INSTRUCTIONS FOR THE TASK> Below are entries; count the lines containing the string "tile". The answer is that number alone.

THE DATA>
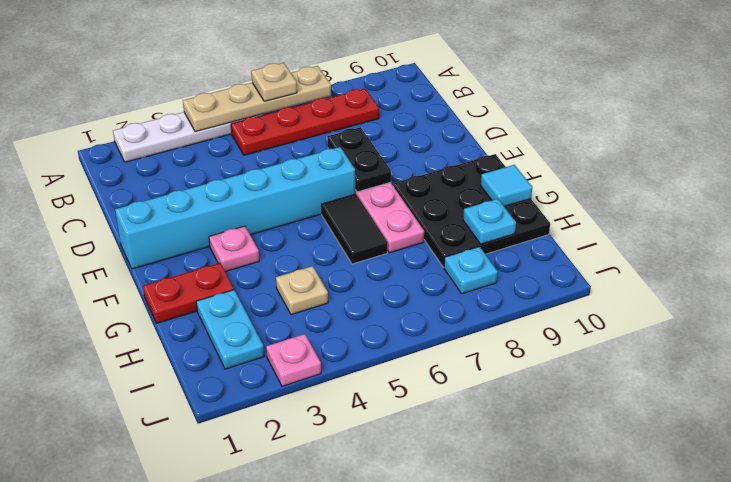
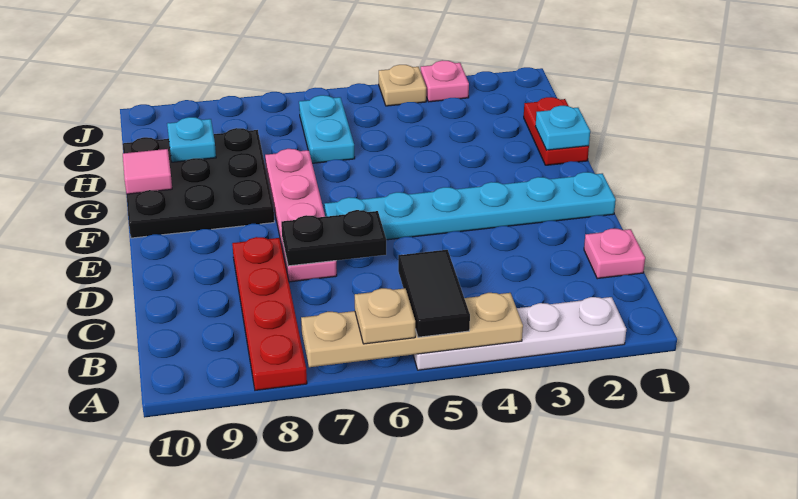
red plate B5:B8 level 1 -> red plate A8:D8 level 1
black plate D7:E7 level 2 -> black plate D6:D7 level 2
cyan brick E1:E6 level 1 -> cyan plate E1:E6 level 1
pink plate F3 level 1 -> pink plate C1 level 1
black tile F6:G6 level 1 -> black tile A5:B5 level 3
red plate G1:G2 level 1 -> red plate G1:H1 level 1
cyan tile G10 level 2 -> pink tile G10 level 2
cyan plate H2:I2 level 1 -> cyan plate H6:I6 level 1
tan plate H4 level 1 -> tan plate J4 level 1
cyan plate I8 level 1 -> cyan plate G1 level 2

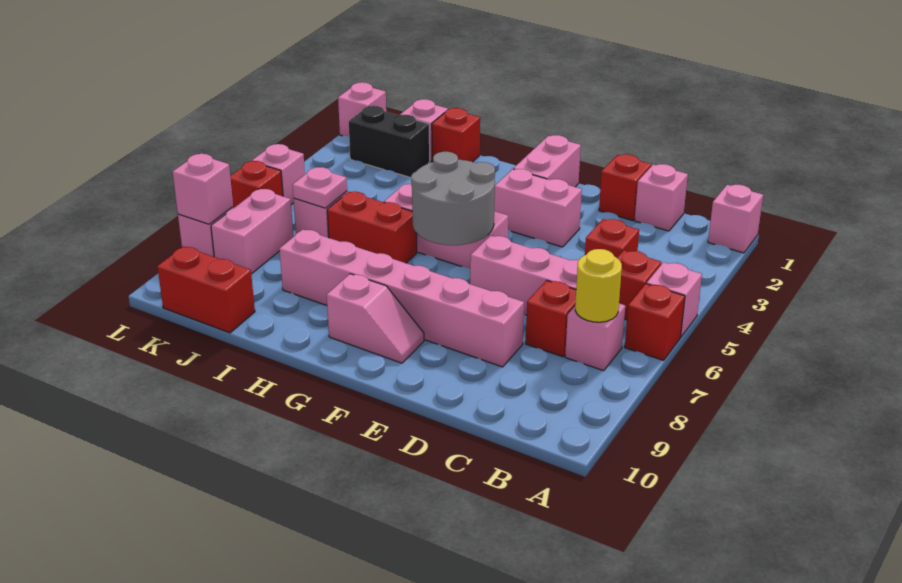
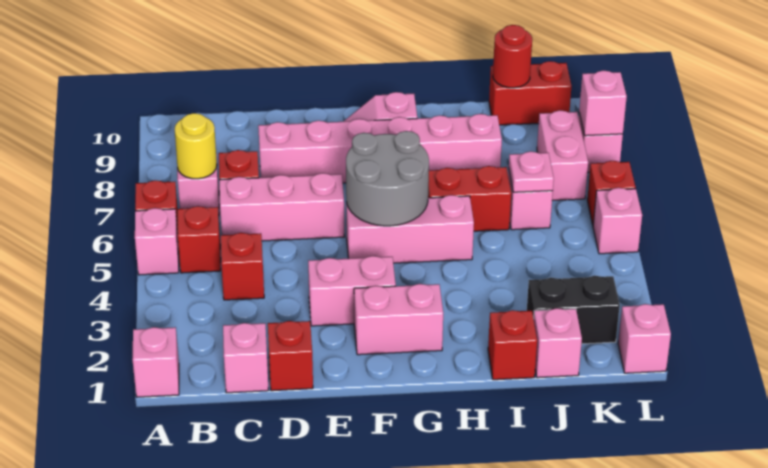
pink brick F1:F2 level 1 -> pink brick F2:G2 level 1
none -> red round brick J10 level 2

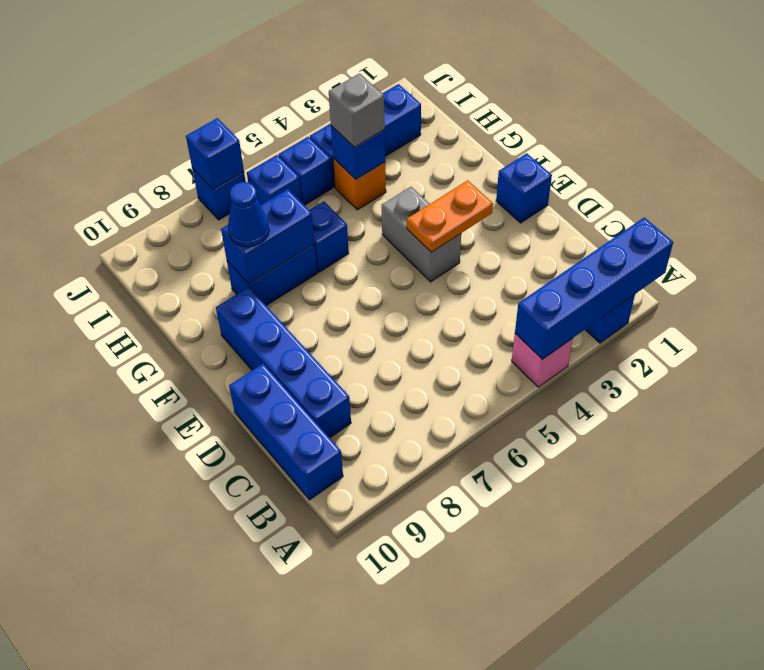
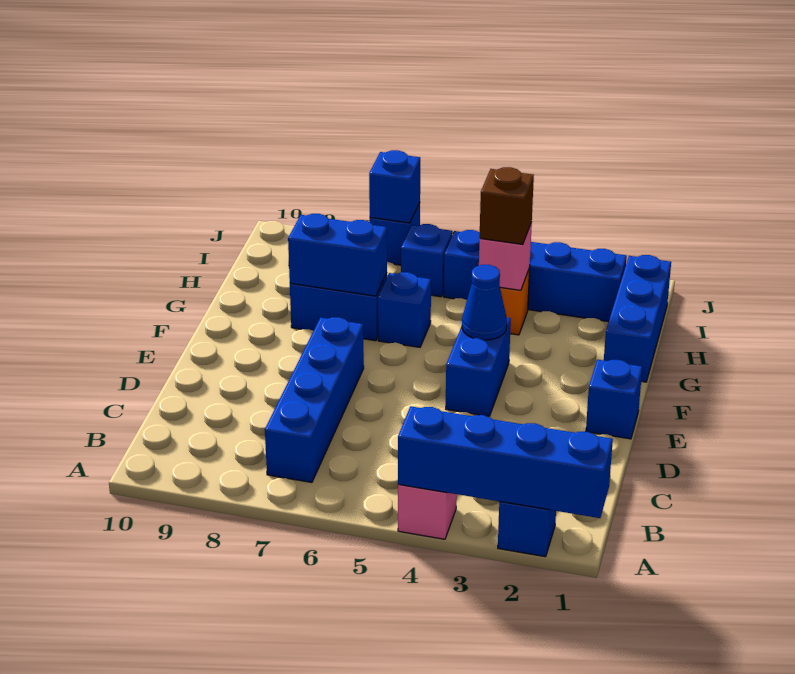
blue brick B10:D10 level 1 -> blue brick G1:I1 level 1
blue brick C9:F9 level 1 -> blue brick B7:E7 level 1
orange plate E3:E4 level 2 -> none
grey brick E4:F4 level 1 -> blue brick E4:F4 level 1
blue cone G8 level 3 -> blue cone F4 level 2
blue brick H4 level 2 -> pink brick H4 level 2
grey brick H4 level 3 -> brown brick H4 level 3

---

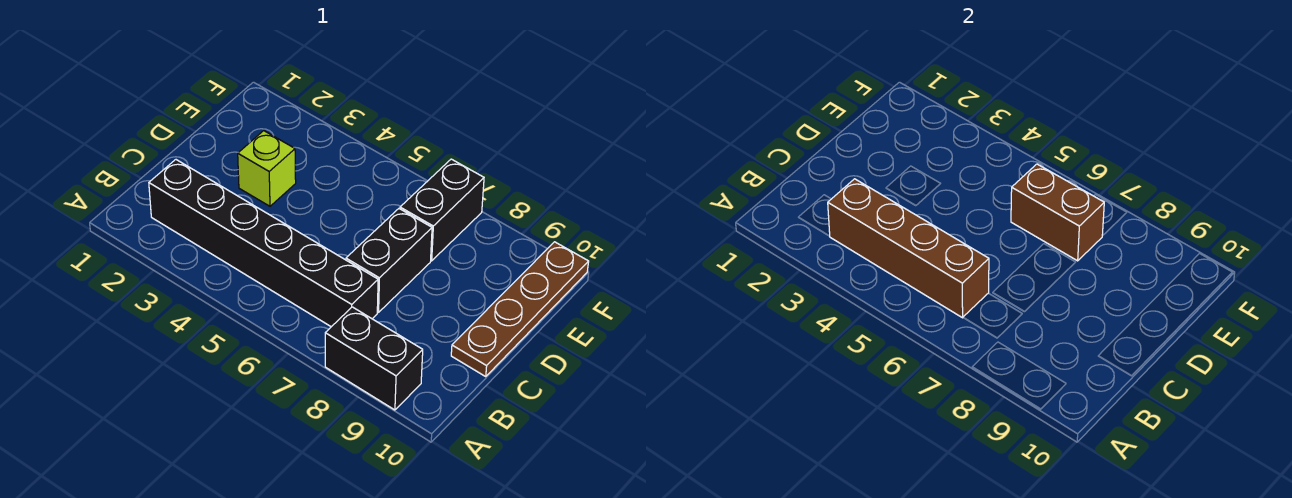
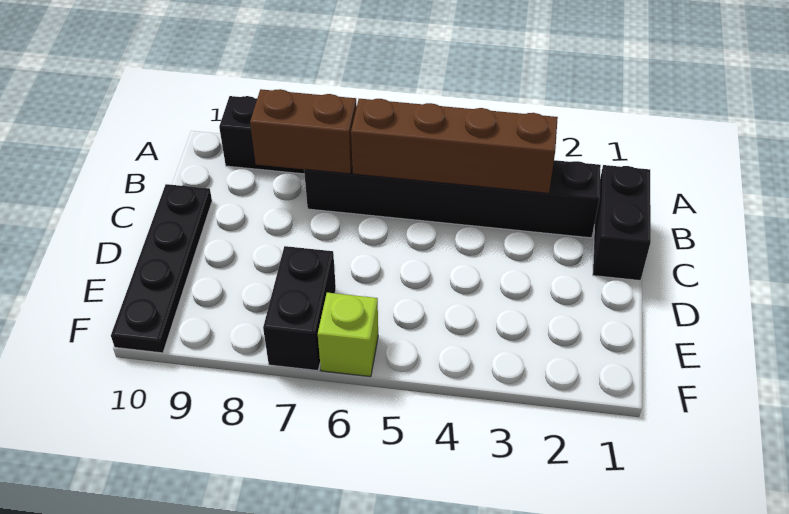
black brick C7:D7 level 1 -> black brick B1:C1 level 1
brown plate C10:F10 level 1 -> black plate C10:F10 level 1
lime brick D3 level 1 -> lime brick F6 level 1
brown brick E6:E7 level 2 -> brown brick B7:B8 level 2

SOLUTION BELOW> 2